# Exercise instructions
Exactly the lines below from the one with "PIR3 pin OUT: TX -> 6" up to and including the one with "PIR3: AM312 -> HC-SR505" make up the answer, with nothing else added.

# Material shown
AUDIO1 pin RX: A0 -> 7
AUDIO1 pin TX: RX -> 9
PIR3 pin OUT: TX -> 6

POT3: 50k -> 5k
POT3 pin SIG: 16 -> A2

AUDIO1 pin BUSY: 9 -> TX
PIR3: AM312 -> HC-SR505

--

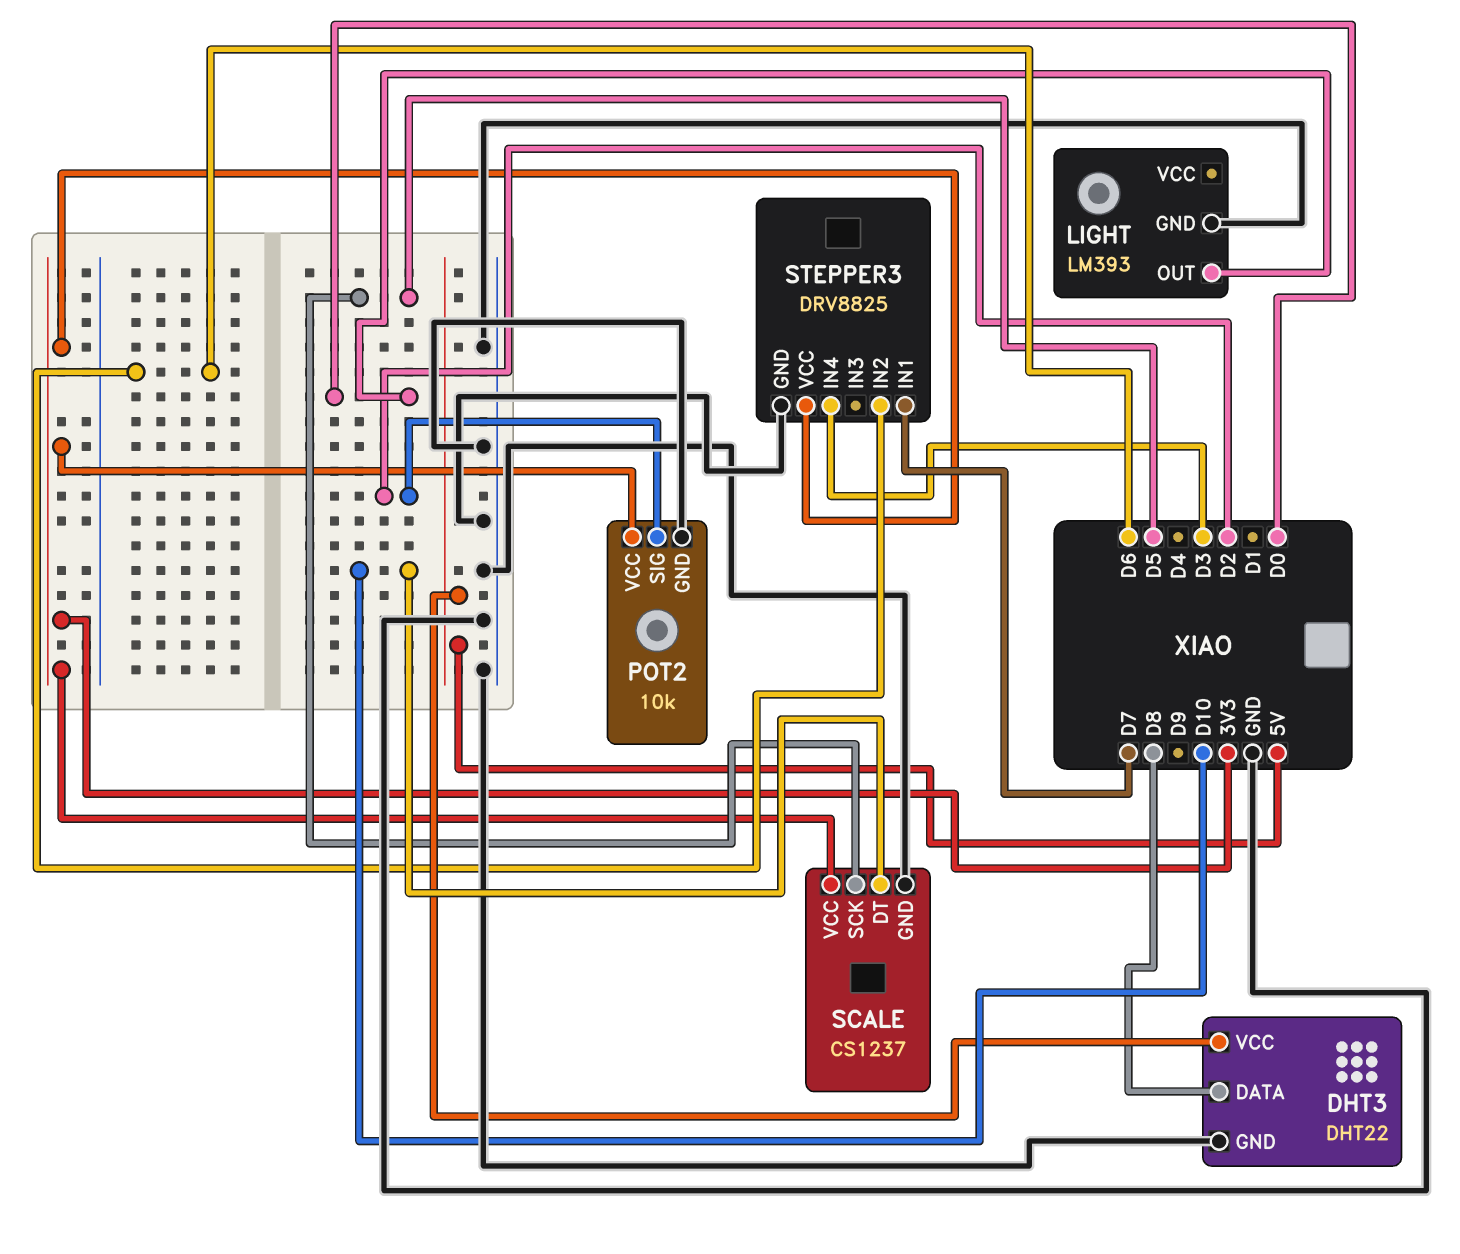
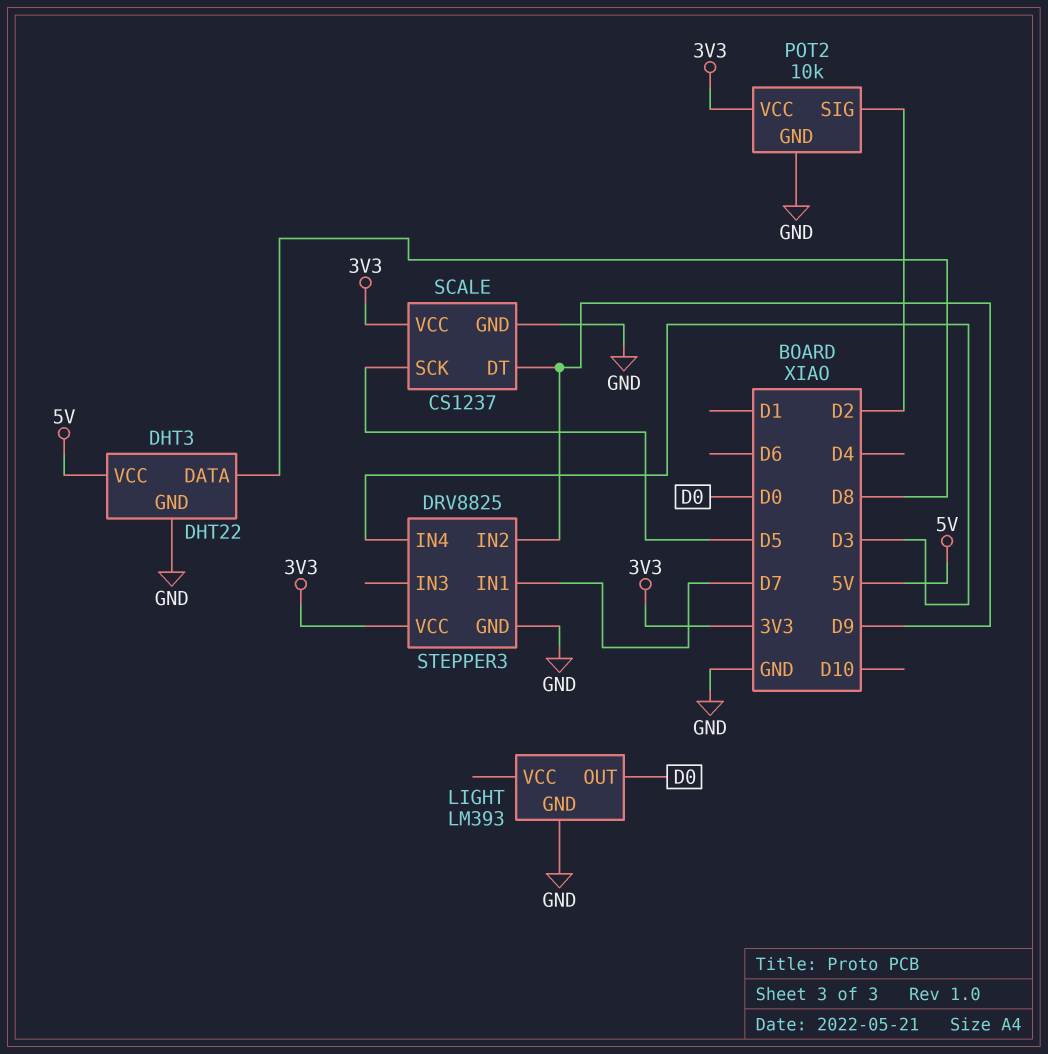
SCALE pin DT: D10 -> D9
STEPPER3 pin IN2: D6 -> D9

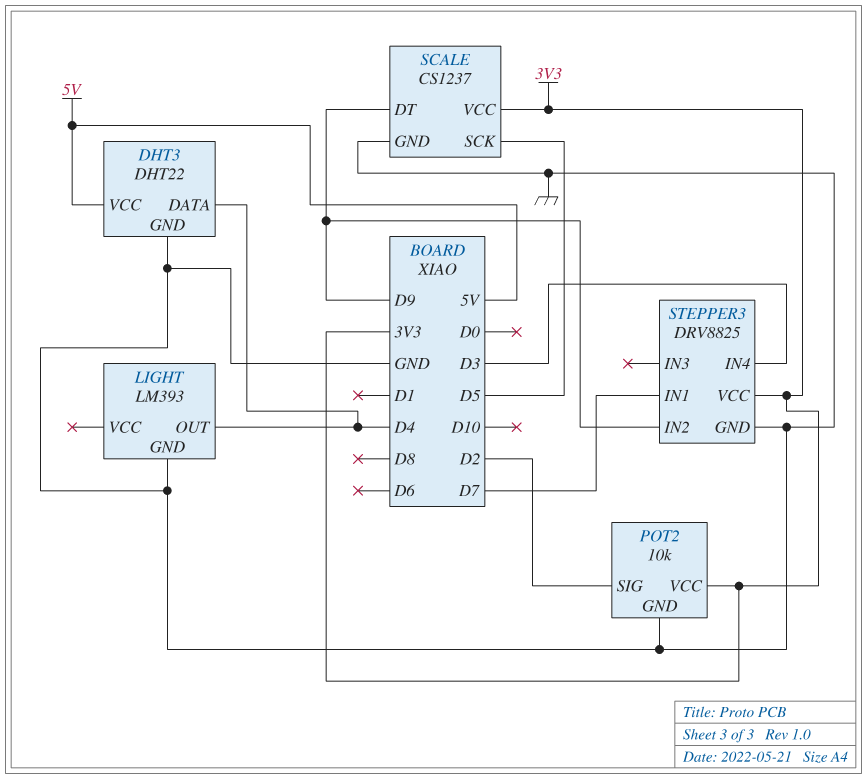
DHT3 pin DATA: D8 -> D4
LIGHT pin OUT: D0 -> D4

# Task output
PIR3 pin OUT: TX -> 6

POT3: 50k -> 5k
POT3 pin SIG: 16 -> A2

AUDIO1 pin BUSY: 9 -> TX
PIR3: AM312 -> HC-SR505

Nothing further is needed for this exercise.